§ **Task directions**:
What do the lines say, reproduced word for word, from the first of the entries below through the line bearing "first_place: [423, 184]"?

§ **Study material**:
=-=-=-=-=

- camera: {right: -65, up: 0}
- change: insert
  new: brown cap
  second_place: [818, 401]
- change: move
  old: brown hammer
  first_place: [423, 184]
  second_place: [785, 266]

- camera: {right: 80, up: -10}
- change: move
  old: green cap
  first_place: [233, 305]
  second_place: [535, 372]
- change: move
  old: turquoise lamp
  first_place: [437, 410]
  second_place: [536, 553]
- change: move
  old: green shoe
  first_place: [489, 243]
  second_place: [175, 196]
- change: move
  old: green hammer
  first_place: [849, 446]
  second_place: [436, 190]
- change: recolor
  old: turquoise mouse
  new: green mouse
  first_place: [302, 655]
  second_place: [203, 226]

=-=-=-=-=

§ **Result**:
- camera: {right: -65, up: 0}
- change: insert
  new: brown cap
  second_place: [818, 401]
- change: move
  old: brown hammer
  first_place: [423, 184]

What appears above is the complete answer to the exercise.